> **Exercise directions**
Every record below should be retyped exactly, and no picture should appear in the copy.

> **Exercise inputs**
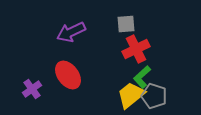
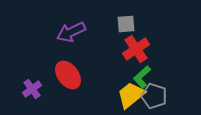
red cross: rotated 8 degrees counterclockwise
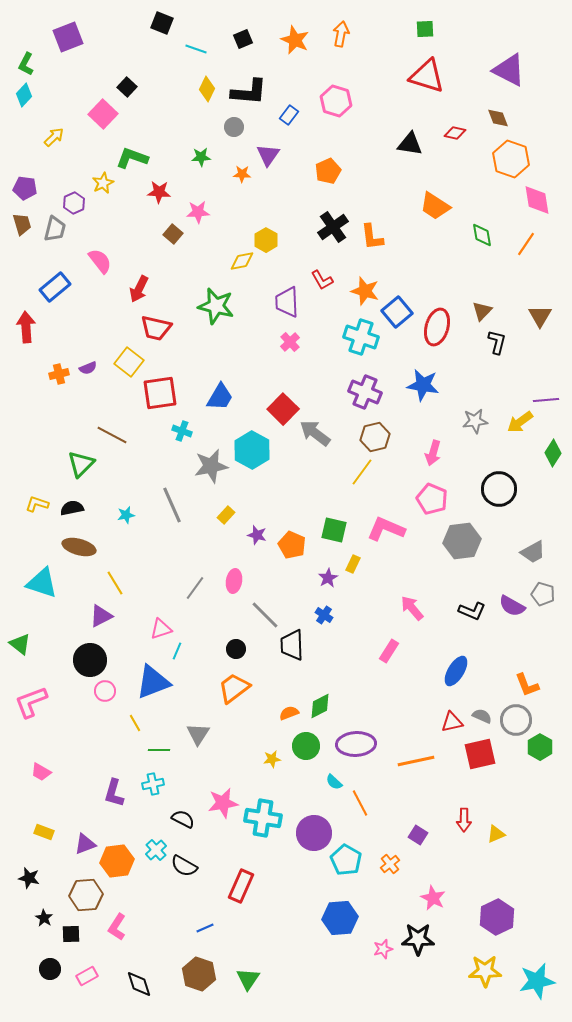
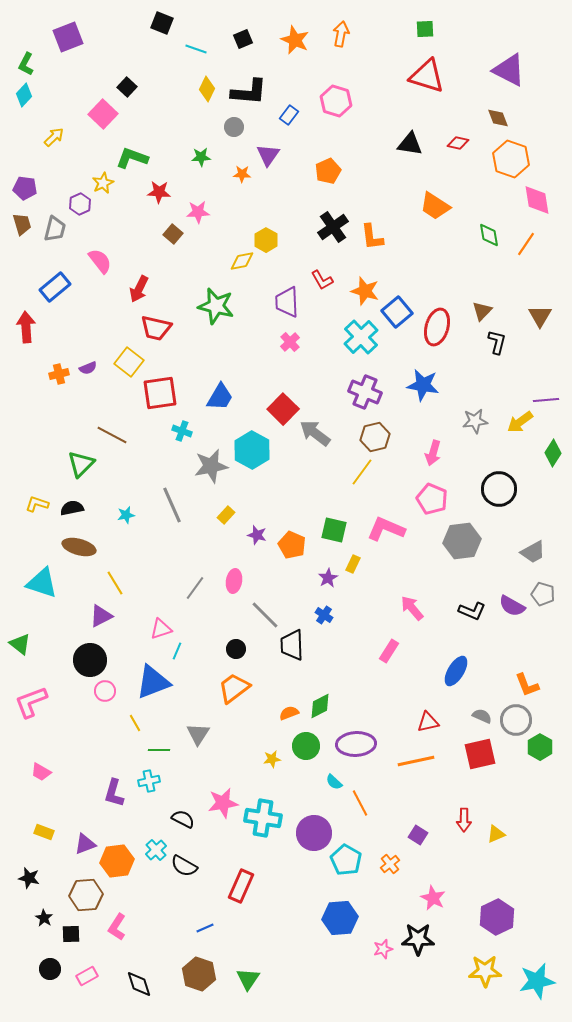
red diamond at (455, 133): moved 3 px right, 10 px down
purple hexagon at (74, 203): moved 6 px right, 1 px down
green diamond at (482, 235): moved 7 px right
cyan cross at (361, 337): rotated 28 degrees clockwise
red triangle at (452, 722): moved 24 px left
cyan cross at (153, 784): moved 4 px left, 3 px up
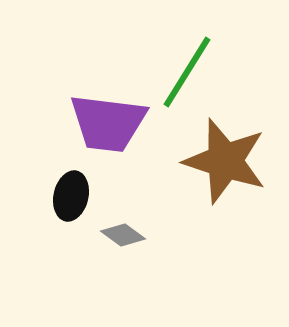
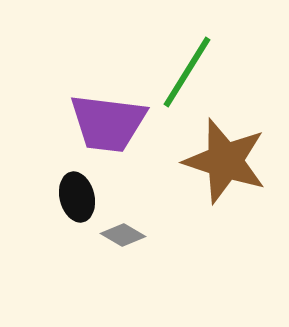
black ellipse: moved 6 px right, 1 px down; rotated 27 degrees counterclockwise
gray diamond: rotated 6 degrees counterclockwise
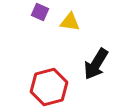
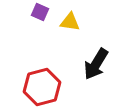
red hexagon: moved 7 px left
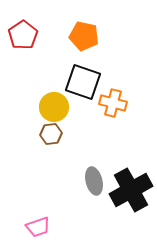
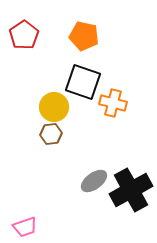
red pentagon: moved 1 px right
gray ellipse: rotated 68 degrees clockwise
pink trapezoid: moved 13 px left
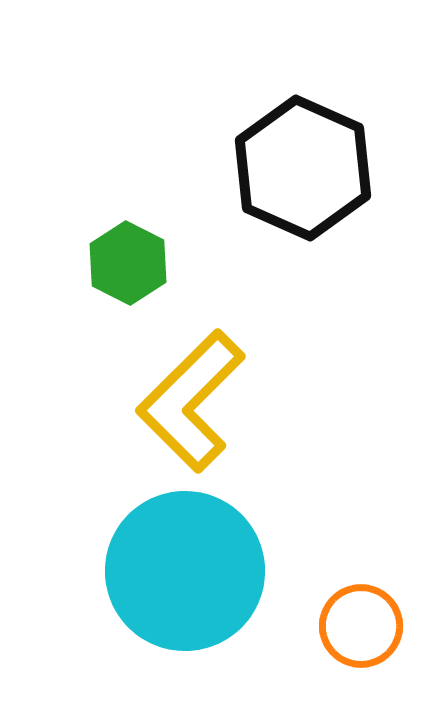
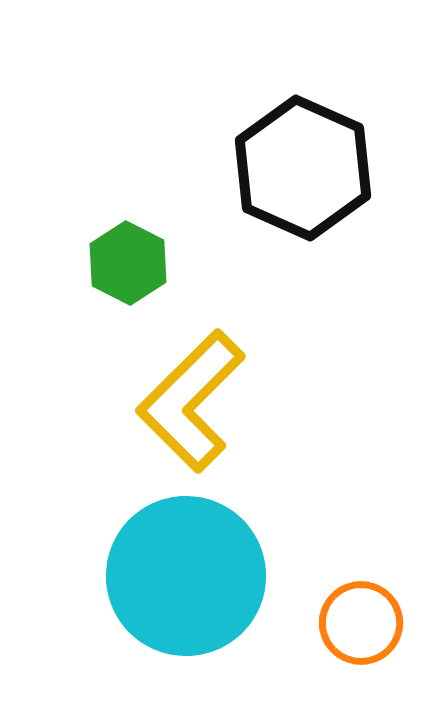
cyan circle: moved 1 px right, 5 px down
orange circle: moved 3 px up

> **Answer to this exercise**
red cross: rotated 8 degrees counterclockwise
red diamond at (455, 133): moved 3 px right, 10 px down
purple hexagon at (74, 203): moved 6 px right, 1 px down
green diamond at (482, 235): moved 7 px right
cyan cross at (361, 337): rotated 28 degrees clockwise
red triangle at (452, 722): moved 24 px left
cyan cross at (153, 784): moved 4 px left, 3 px up
black ellipse: moved 6 px right, 1 px down; rotated 27 degrees counterclockwise
gray diamond: rotated 6 degrees counterclockwise
red hexagon: moved 7 px left
red pentagon: moved 1 px right
gray ellipse: rotated 68 degrees clockwise
pink trapezoid: moved 13 px left
cyan circle: moved 1 px right, 5 px down
orange circle: moved 3 px up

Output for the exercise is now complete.